(Work order): Nothing below is to be printed except the lines between the line holding "BARO3 pin SCL: A4 -> D10" and the line holding "RGB2 pin R: D9 -> none", inclusive, each exactly as it appears.

(Extracted data):

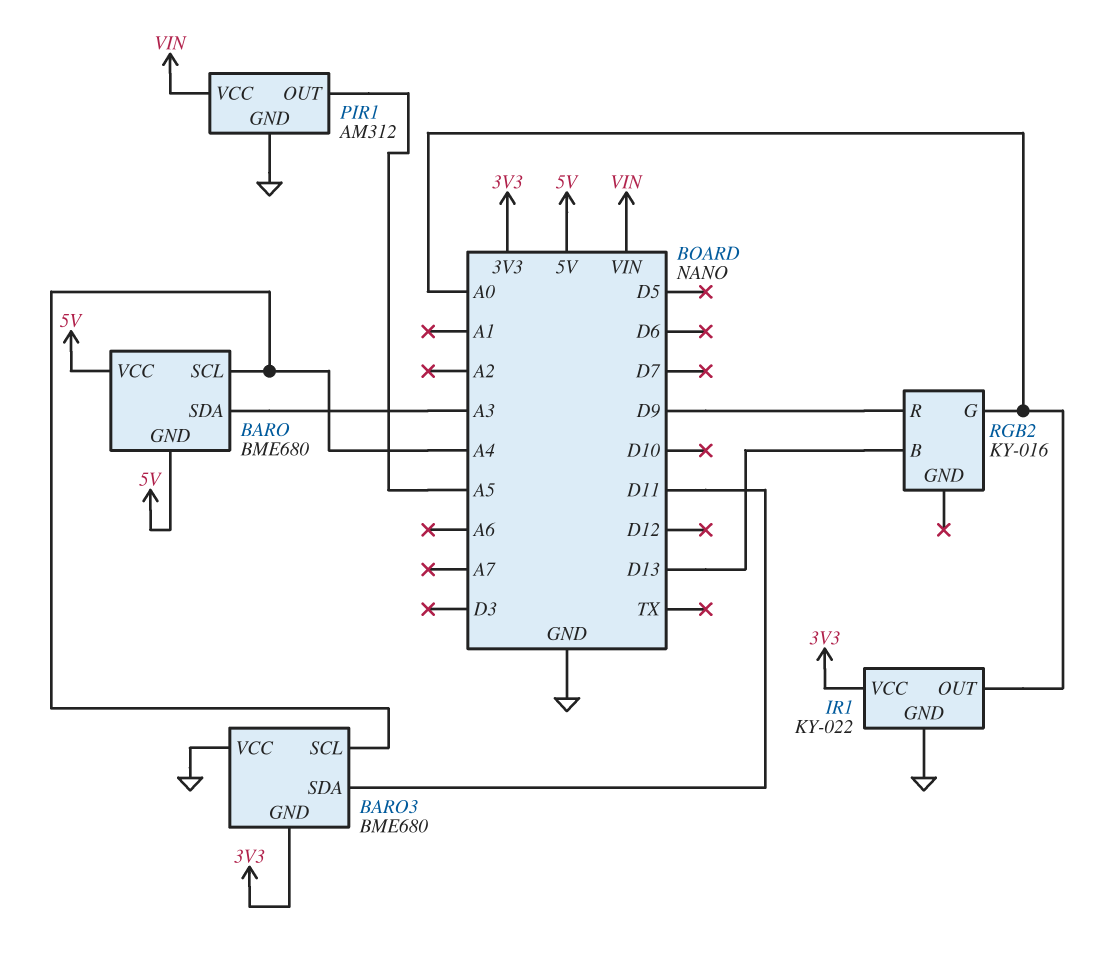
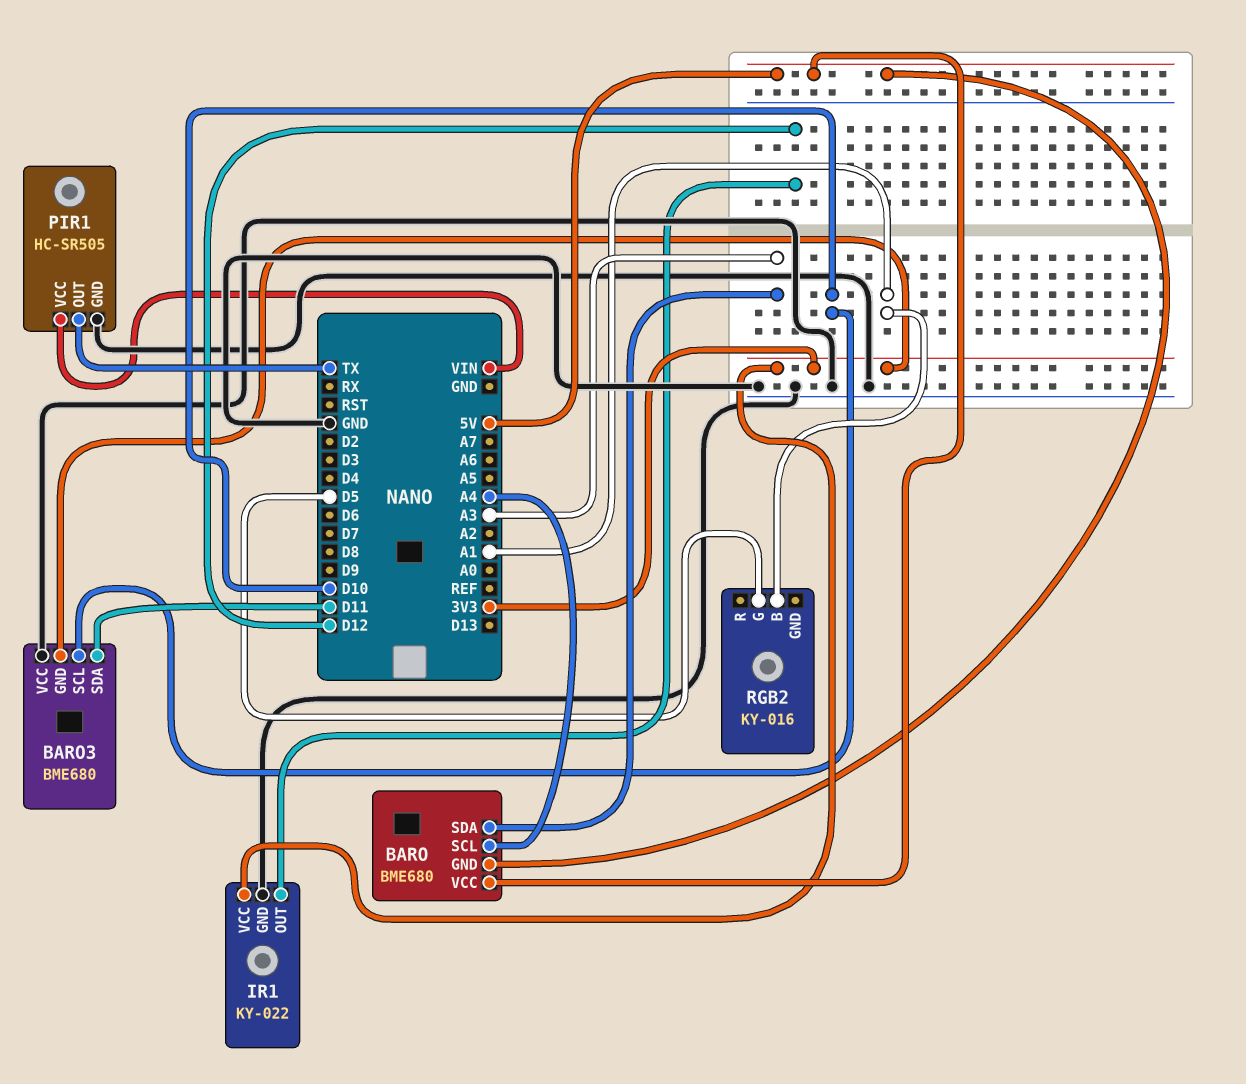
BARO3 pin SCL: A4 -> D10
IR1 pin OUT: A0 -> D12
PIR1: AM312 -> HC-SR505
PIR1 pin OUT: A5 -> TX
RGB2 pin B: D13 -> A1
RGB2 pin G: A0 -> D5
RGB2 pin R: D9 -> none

---

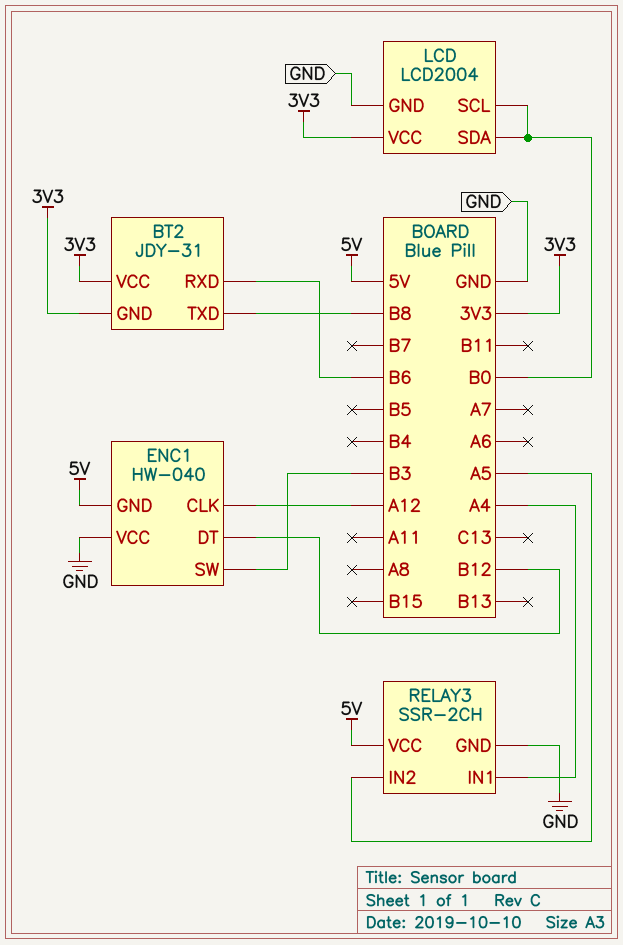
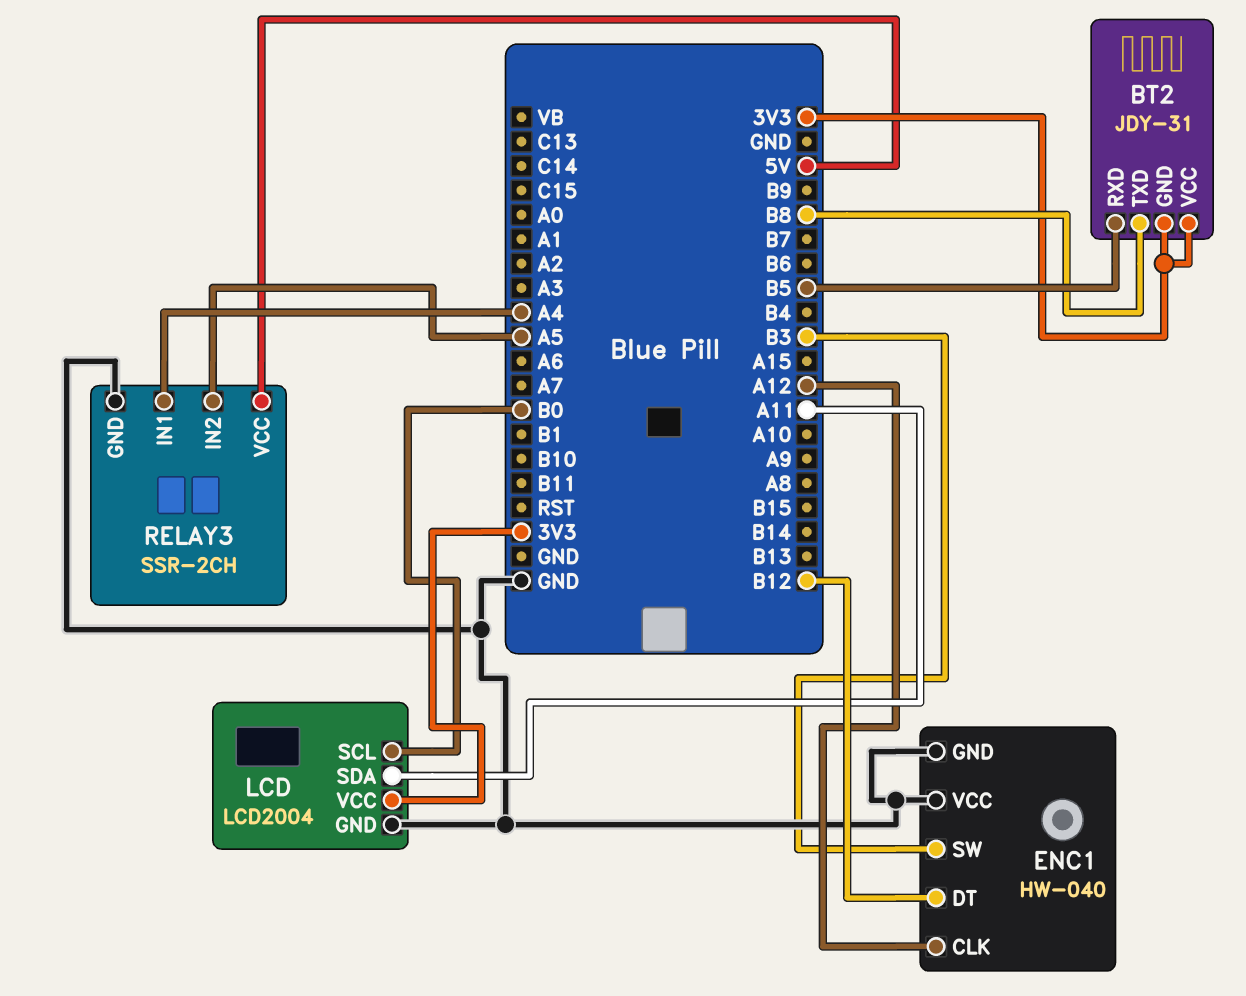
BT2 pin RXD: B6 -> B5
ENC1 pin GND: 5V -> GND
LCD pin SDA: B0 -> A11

(Task result):
BARO3 pin SCL: A4 -> D10
IR1 pin OUT: A0 -> D12
PIR1: AM312 -> HC-SR505
PIR1 pin OUT: A5 -> TX
RGB2 pin B: D13 -> A1
RGB2 pin G: A0 -> D5
RGB2 pin R: D9 -> none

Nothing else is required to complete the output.